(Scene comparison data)
"""

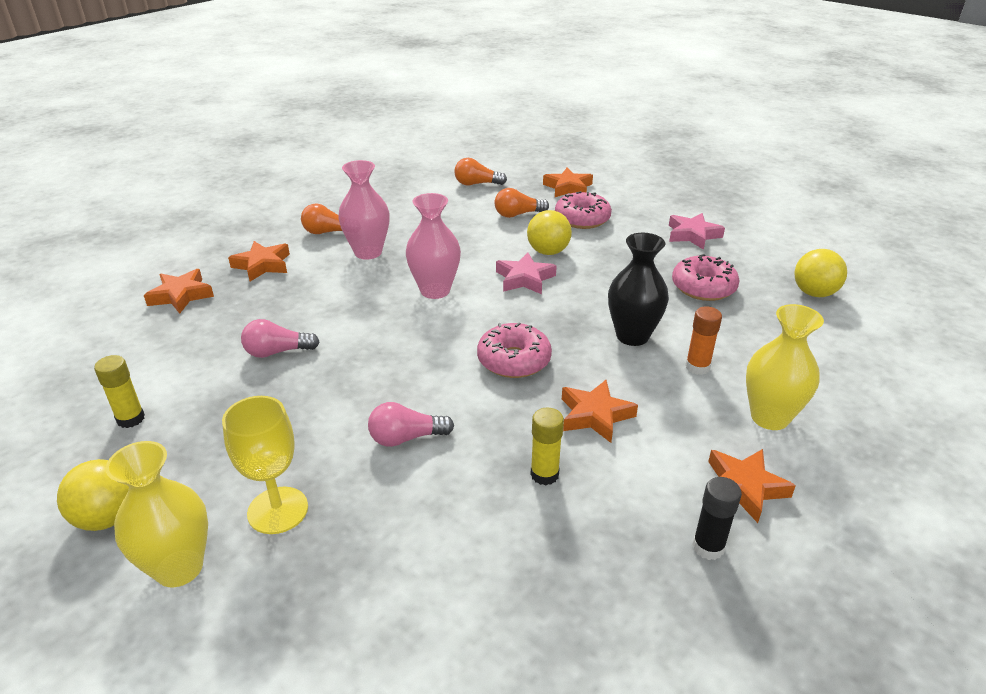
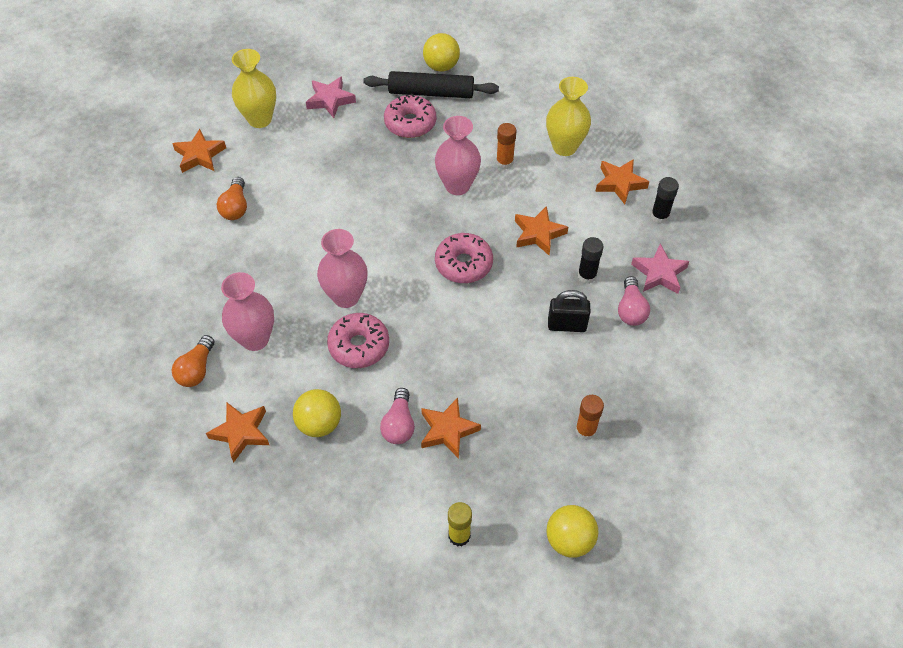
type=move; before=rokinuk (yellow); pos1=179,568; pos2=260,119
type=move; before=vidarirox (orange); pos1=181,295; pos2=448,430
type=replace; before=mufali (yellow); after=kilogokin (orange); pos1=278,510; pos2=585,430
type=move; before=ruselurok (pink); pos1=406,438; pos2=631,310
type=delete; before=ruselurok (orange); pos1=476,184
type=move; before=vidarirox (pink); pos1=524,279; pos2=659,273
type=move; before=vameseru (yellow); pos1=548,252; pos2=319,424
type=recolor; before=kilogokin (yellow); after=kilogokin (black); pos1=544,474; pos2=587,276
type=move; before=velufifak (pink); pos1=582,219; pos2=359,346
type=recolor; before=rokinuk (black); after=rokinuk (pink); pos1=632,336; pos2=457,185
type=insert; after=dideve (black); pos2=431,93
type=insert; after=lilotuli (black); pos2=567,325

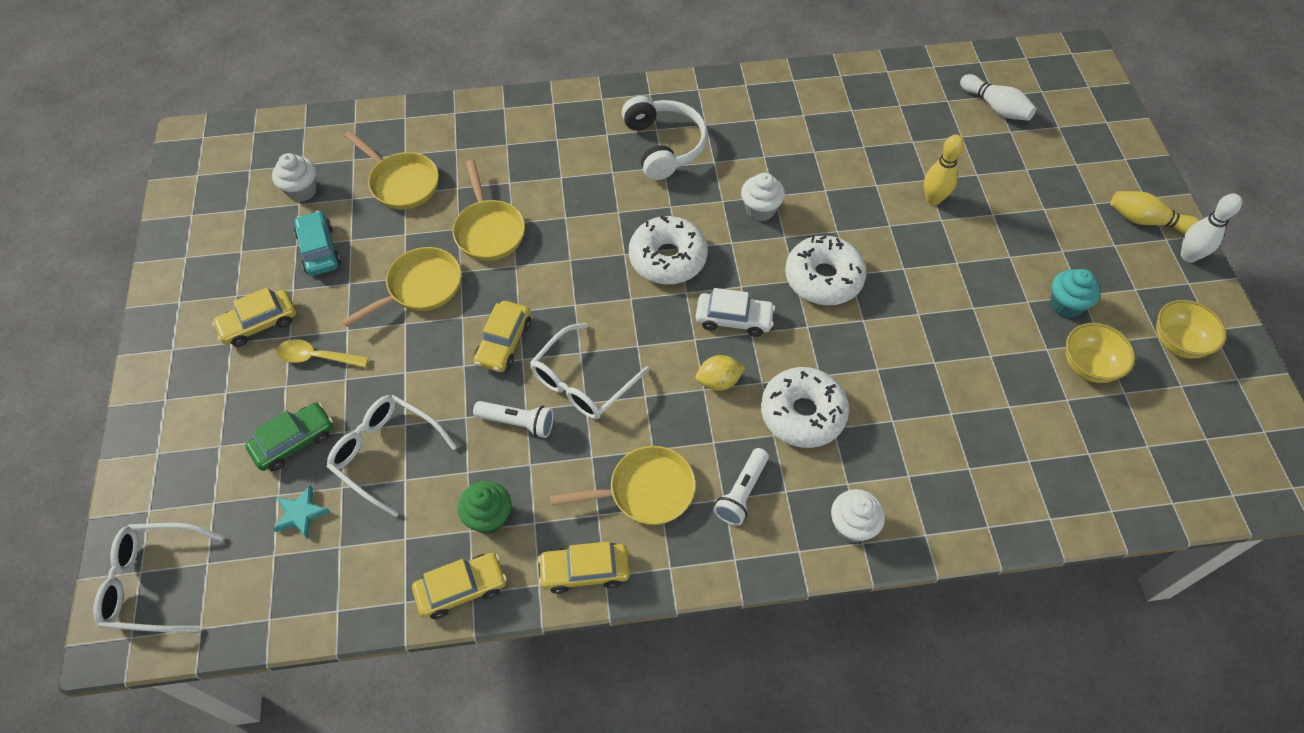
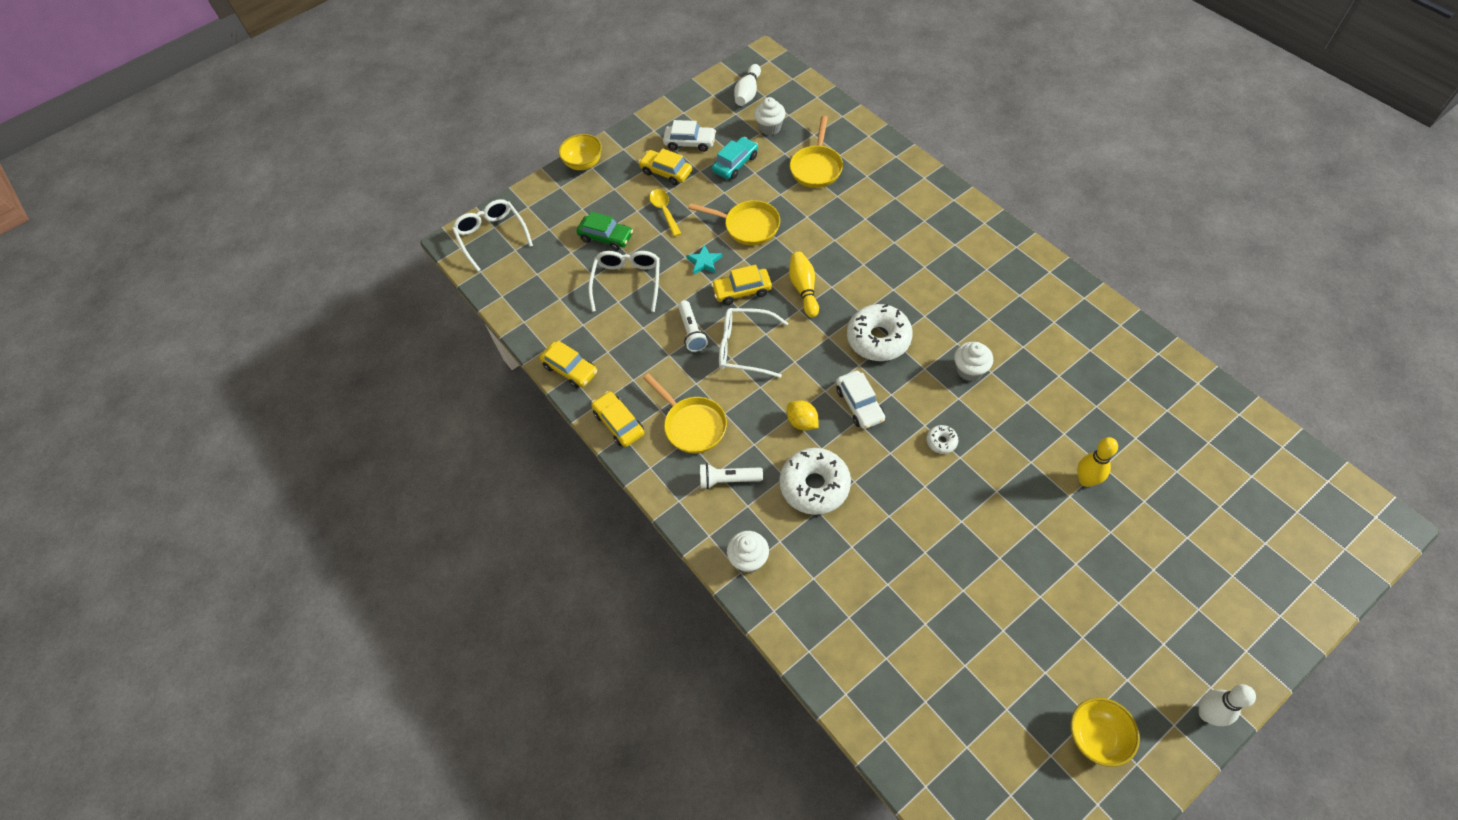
type=move; before=vidarirox (turquoise); pos1=301,514; pos2=704,262
type=delete; before=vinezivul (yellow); pos1=489,230
type=delete; before=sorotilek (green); pos1=489,517
type=delete; before=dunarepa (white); pos1=664,146
type=resize; before=velufifak (white); pos1=823,278; pos2=941,441; scale=0.45
type=move; before=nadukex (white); pos1=995,107; pos2=748,93
type=delete; before=sorotilek (turquoise); pos1=1065,305
type=move; before=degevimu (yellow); pos1=1088,366; pos2=584,163
type=move; before=nadukex (yellow); pos1=1146,221; pos2=804,289
type=insert; after=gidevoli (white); pos2=690,143

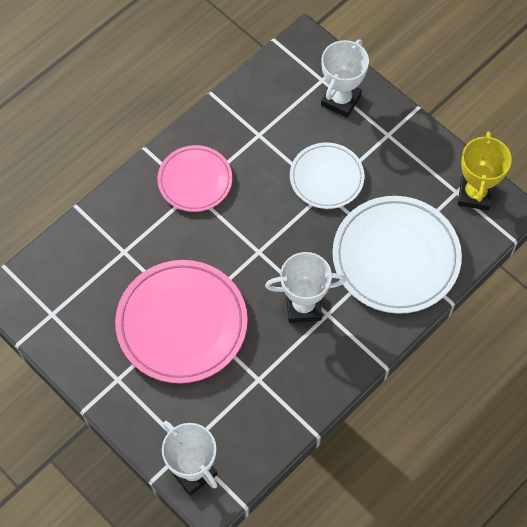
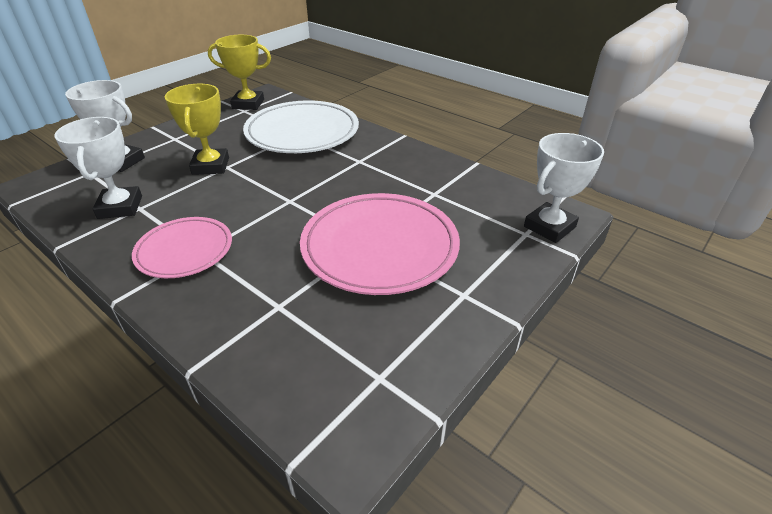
type=move; before=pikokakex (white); pos1=303,306; pos2=120,207
type=replace; before=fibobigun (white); after=pikokakex (yellow); pos1=326,178; pos2=210,166

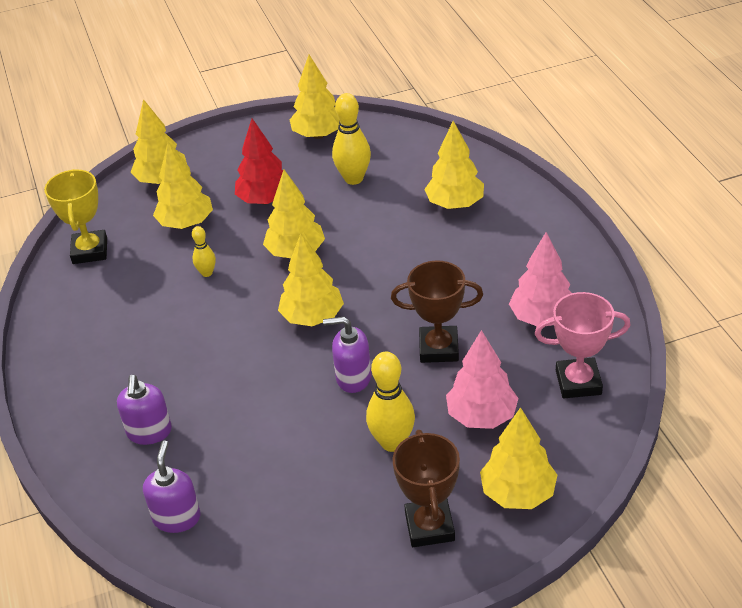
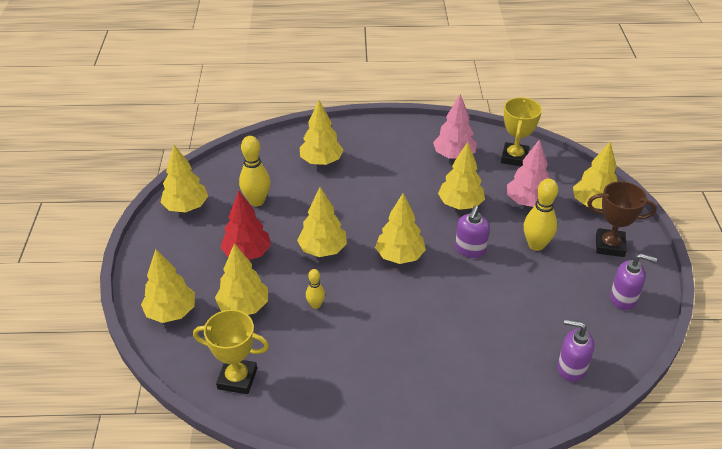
type=move; before=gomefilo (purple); pos1=149,432; pos2=623,298
type=replace; before=pikokakex (brown); after=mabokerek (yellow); pos1=439,348; pos2=460,204
type=recolor; before=pikokakex (pink); after=pikokakex (yellow); pos1=578,382; pos2=514,157

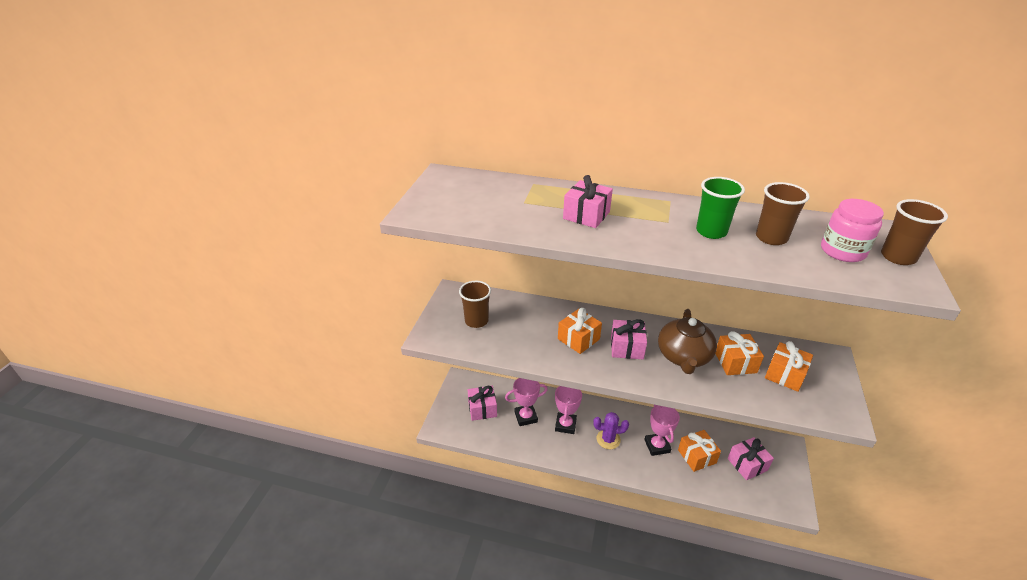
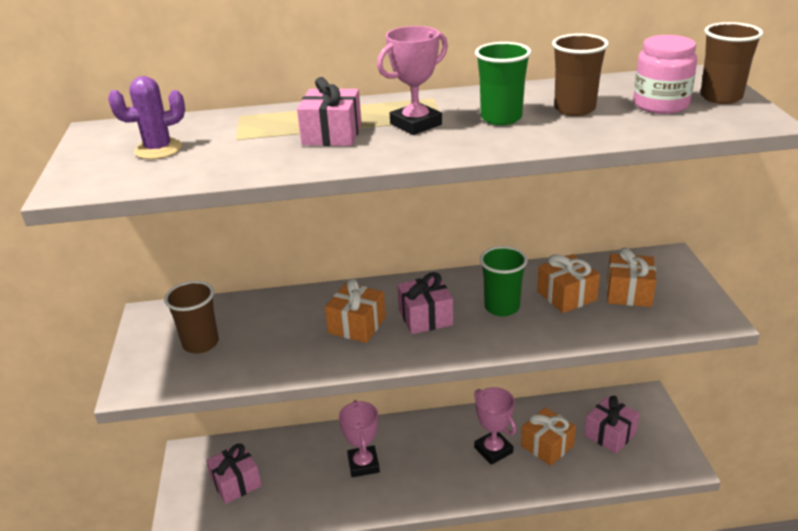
type=move; before=pikokakex (pink); pos1=526,417; pos2=416,124
type=move; before=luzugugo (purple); pos1=608,439; pos2=158,149
type=replace; before=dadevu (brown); after=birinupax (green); pos1=683,356; pos2=502,307

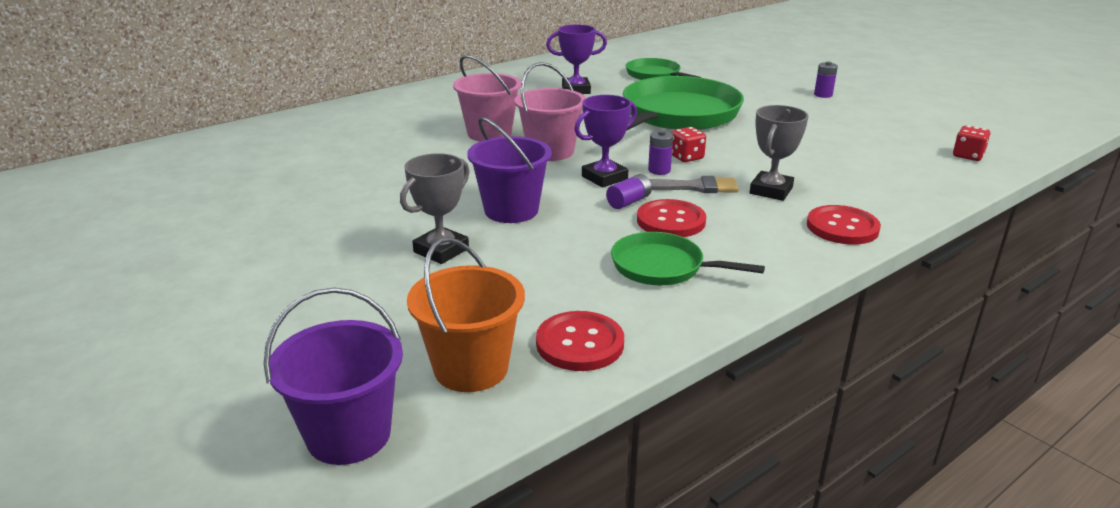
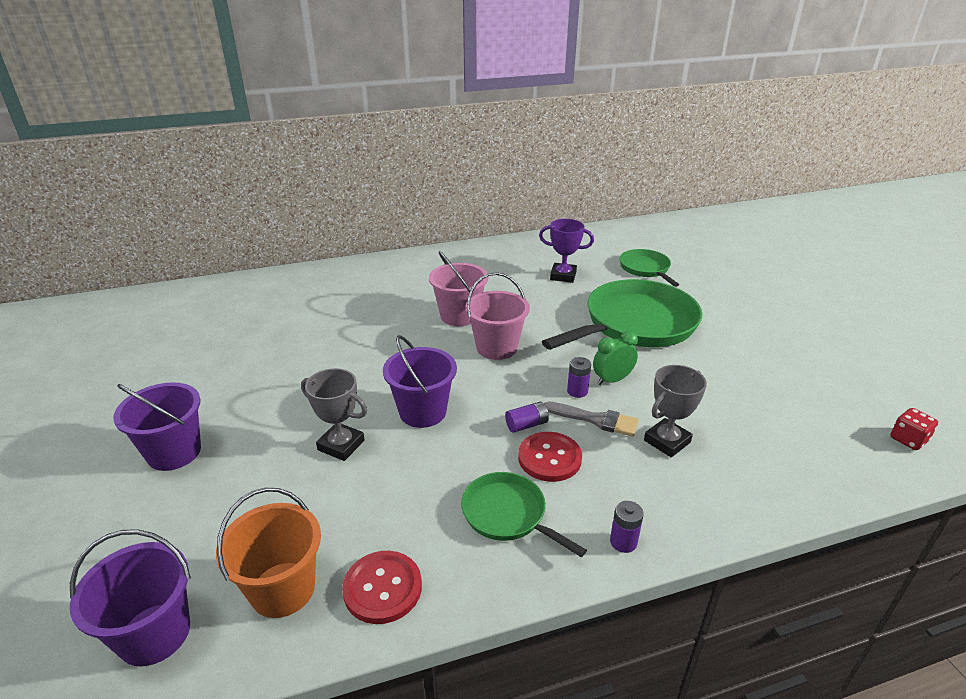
type=rotate; before=pikokakex (grey); pos1=441,250; pos2=341,445; turn=60
type=delete; before=pikokakex (purple); pos1=604,178
type=replace; before=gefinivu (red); after=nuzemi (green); pos1=686,157; pos2=612,380
type=delete; before=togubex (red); pos1=842,227
type=move; before=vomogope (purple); pos1=823,95; pos2=623,542
type=insert; after=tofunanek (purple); pos2=174,452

"""

Up to and including the line that holds "type=insert; after=dideve (black);", restate word for word each line of the records from their start, and only those lines, leaving out the pictures.

type=move; before=rokinuk (yellow); pos1=179,568; pos2=260,119
type=move; before=vidarirox (orange); pos1=181,295; pos2=448,430
type=replace; before=mufali (yellow); after=kilogokin (orange); pos1=278,510; pos2=585,430
type=move; before=ruselurok (pink); pos1=406,438; pos2=631,310
type=delete; before=ruselurok (orange); pos1=476,184
type=move; before=vidarirox (pink); pos1=524,279; pos2=659,273
type=move; before=vameseru (yellow); pos1=548,252; pos2=319,424
type=recolor; before=kilogokin (yellow); after=kilogokin (black); pos1=544,474; pos2=587,276
type=move; before=velufifak (pink); pos1=582,219; pos2=359,346
type=recolor; before=rokinuk (black); after=rokinuk (pink); pos1=632,336; pos2=457,185
type=insert; after=dideve (black); pos2=431,93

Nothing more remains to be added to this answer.